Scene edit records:
┌────────
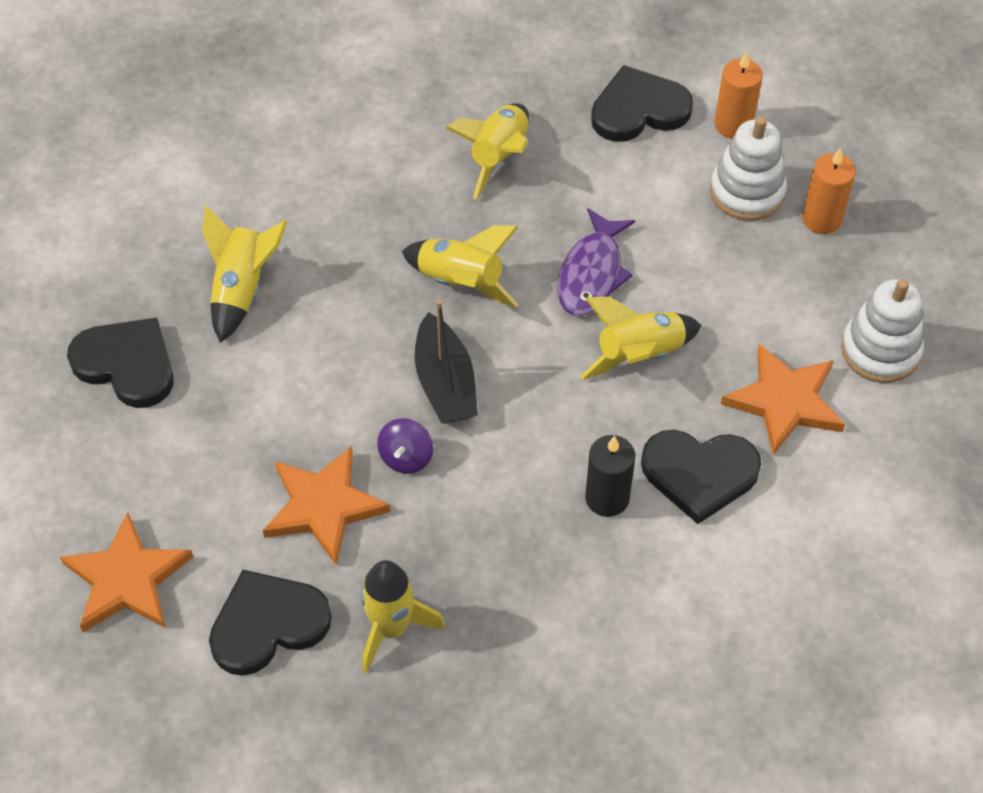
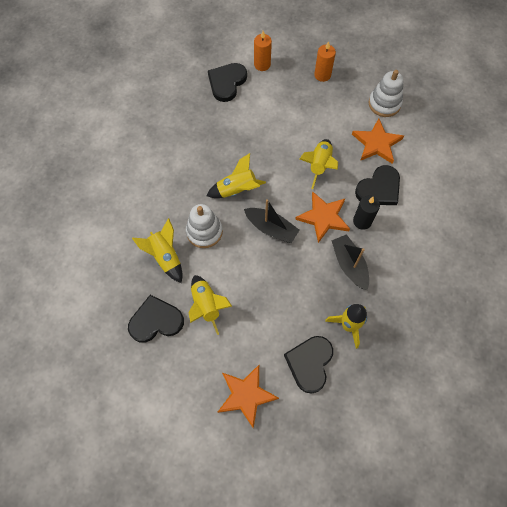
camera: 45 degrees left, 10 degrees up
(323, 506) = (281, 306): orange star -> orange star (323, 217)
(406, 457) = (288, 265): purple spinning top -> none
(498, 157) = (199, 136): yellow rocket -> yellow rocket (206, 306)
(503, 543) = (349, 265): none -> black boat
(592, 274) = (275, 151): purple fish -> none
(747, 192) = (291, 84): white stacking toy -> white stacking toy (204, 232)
└────────
┌────────
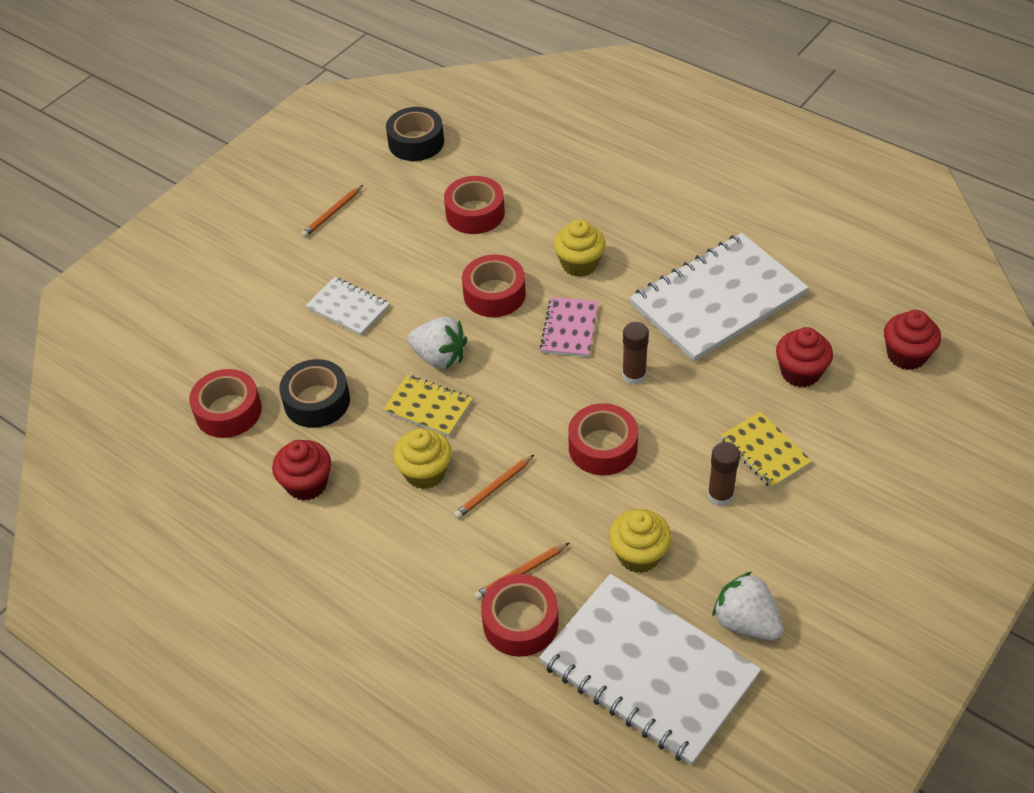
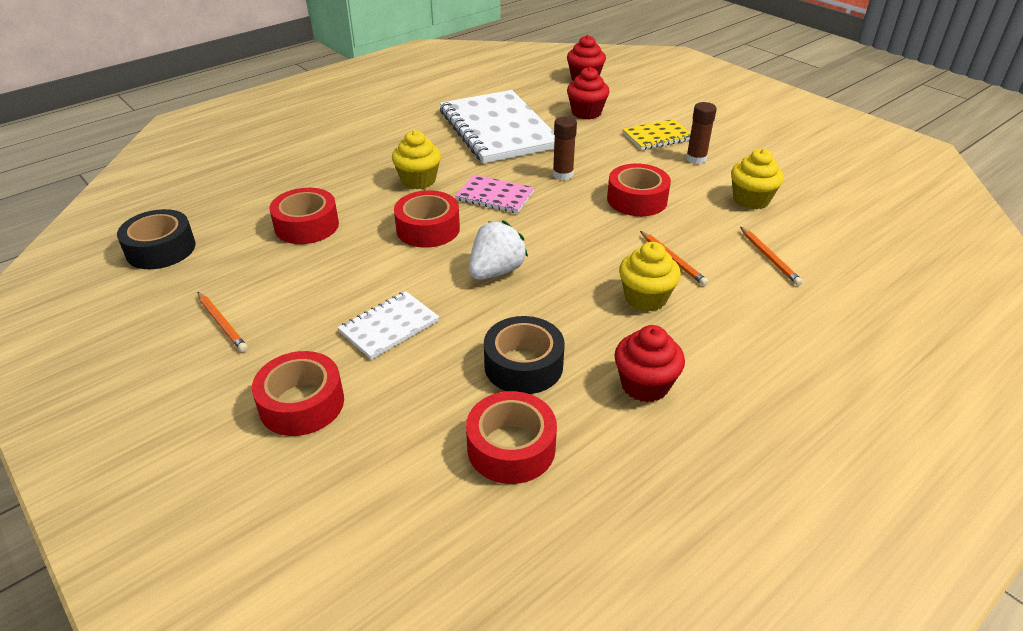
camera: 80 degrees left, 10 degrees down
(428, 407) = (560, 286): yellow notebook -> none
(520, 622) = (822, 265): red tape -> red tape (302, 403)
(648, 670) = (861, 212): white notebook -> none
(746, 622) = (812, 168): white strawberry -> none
└────────
WORK INSTRUCTIONS:
Retype exactly, and only, the lines above from the one where "(648, 670) = (861, 212): white" occurs up to and including the one where "(746, 622) = (812, 168): white" occurs.

OUTPUT BELOW:
(648, 670) = (861, 212): white notebook -> none
(746, 622) = (812, 168): white strawberry -> none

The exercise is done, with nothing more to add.